─── PROVIDED MATERIAL
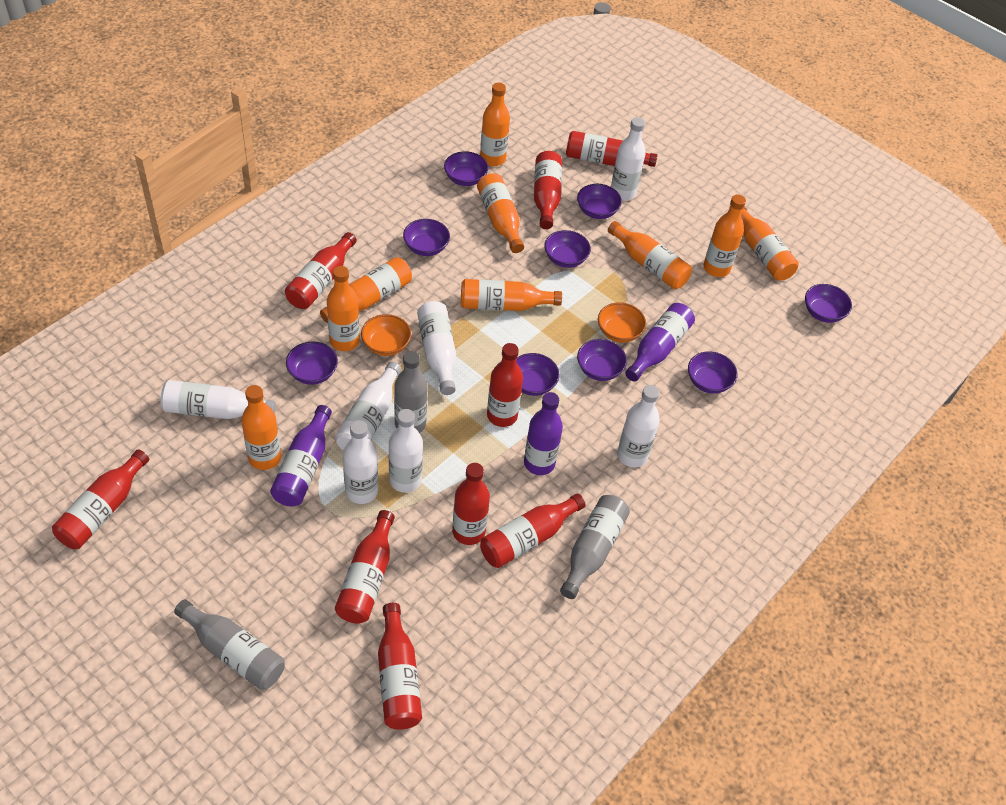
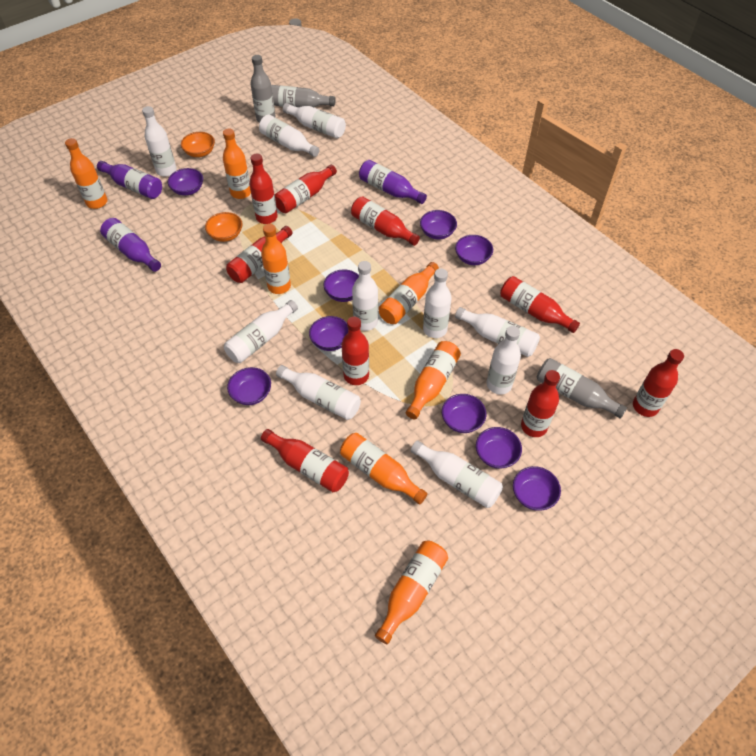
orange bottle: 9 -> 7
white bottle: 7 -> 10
──────
─── PROVIDED MATERIAL
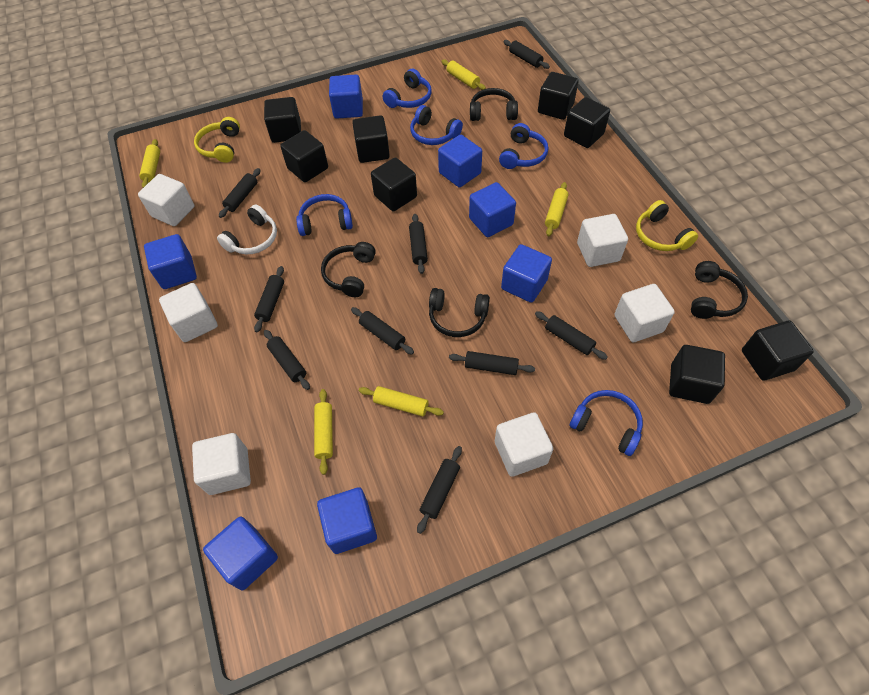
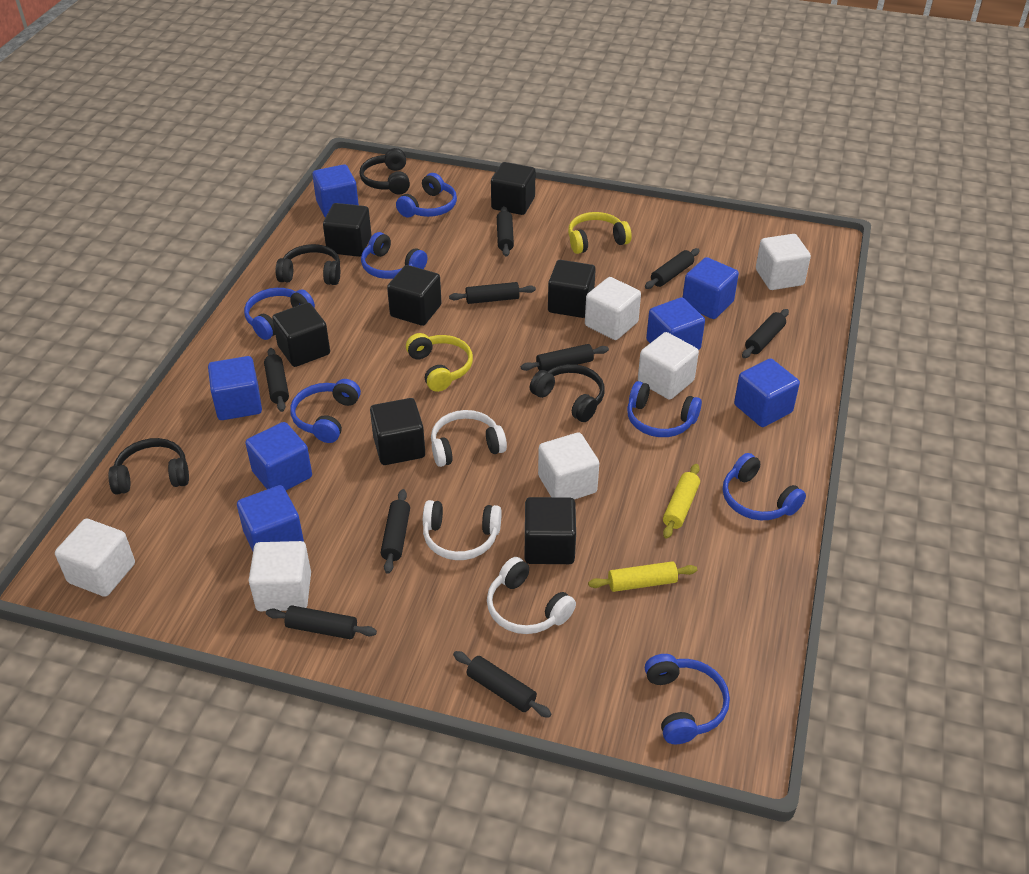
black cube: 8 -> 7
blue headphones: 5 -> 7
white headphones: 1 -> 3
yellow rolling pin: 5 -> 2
──────
The lines to copy are those in the listing that contain "headphones".

blue headphones: 5 -> 7
white headphones: 1 -> 3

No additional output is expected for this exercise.